:: EXERCISE INPUTS
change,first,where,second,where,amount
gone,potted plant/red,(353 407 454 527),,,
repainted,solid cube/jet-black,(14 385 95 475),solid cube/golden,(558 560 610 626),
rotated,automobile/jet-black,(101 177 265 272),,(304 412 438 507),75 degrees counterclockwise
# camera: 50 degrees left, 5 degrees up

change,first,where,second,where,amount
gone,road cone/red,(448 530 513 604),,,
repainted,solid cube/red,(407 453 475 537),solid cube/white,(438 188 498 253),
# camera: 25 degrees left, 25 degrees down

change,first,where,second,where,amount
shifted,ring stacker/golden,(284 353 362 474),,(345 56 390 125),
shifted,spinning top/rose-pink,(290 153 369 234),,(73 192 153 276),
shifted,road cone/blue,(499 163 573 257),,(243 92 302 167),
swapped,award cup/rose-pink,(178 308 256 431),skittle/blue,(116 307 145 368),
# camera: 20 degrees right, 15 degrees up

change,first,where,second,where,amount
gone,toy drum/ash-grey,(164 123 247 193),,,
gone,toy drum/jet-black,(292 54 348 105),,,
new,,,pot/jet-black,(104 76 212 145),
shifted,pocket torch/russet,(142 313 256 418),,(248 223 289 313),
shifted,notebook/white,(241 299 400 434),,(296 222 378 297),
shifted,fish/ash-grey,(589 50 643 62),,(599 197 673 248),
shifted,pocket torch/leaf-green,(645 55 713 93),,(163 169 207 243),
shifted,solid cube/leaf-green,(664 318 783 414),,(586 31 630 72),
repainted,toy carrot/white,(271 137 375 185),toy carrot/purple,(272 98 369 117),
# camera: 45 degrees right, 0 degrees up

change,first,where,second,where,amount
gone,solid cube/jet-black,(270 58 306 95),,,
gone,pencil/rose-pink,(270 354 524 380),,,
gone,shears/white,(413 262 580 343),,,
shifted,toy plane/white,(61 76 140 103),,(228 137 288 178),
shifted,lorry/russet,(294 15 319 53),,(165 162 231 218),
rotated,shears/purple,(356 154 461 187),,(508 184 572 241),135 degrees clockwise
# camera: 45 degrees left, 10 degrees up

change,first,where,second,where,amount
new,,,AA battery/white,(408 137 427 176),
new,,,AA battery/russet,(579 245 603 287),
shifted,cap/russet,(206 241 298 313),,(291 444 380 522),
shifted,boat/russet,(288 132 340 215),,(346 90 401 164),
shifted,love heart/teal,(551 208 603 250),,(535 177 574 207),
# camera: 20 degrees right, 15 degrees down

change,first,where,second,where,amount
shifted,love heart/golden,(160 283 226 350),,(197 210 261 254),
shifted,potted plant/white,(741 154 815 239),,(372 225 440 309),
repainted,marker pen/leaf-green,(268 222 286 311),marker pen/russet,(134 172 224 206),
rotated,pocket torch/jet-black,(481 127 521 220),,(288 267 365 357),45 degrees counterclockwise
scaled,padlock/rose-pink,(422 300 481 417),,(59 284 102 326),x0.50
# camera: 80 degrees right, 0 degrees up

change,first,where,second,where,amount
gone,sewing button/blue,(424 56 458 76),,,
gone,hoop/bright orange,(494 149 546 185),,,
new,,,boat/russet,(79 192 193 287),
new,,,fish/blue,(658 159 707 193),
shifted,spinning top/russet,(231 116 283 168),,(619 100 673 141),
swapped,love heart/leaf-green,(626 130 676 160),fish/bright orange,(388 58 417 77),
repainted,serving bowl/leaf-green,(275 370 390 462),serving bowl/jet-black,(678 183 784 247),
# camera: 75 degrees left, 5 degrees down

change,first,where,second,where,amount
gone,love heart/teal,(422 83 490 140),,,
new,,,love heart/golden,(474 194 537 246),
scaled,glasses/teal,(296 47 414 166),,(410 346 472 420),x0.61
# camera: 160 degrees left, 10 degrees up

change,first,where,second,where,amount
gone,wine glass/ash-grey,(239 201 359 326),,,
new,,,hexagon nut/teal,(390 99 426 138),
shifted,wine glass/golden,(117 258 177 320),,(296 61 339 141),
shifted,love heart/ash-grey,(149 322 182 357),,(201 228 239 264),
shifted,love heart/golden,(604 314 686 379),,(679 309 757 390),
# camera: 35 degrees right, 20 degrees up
::::
_AIM OF THE TASK_. Print exactly the lines of the listing above starting at the line containing "repainted,marker pen/leaf-green,(268 222" and ending at the line containing "scaled,padlock/rose-pink,(422 300 481", both included.

_SOLUTION FOR THIS TASK_.
repainted,marker pen/leaf-green,(268 222 286 311),marker pen/russet,(134 172 224 206),
rotated,pocket torch/jet-black,(481 127 521 220),,(288 267 365 357),45 degrees counterclockwise
scaled,padlock/rose-pink,(422 300 481 417),,(59 284 102 326),x0.50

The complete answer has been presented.